→ Provided data
···

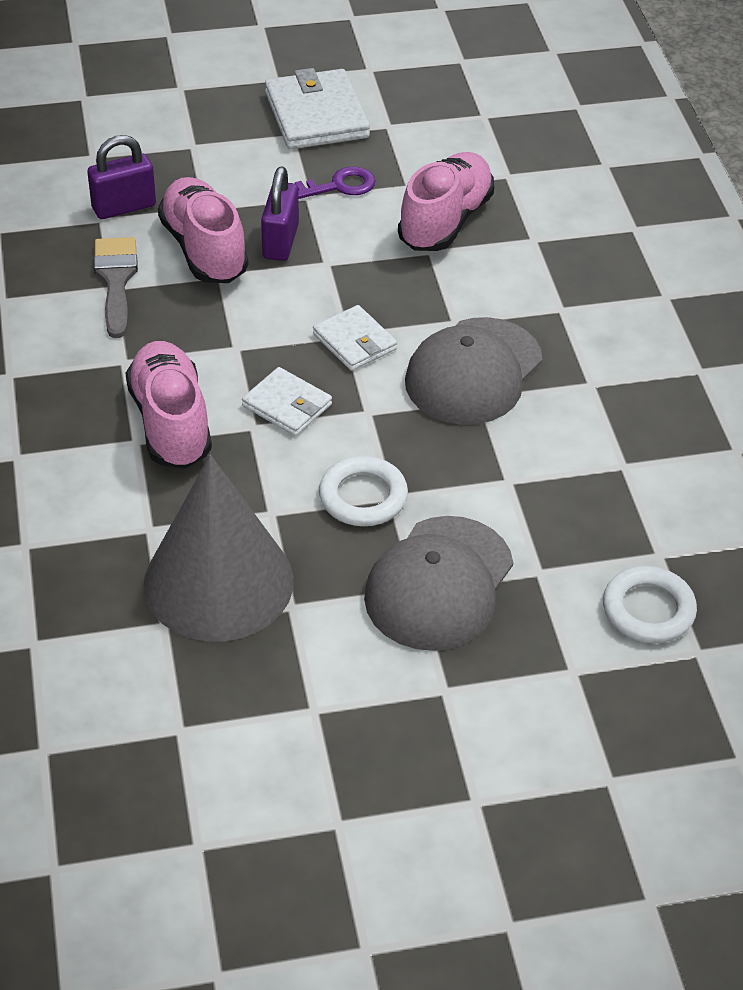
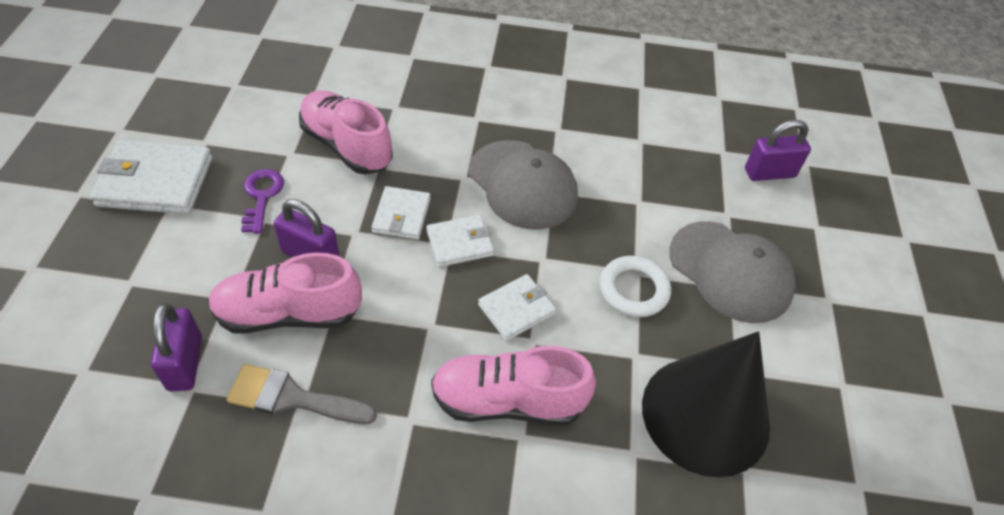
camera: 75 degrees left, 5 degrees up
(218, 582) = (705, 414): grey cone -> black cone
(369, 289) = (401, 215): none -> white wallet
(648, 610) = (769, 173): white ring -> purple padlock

···

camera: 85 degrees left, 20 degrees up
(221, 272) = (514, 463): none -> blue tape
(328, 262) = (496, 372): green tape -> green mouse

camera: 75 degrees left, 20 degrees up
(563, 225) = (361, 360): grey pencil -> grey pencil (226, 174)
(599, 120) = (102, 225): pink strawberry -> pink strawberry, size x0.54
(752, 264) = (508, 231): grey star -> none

···

Take every line from the data that contains the word "white".

(369, 289) = (401, 215): none -> white wallet
(648, 610) = (769, 173): white ring -> purple padlock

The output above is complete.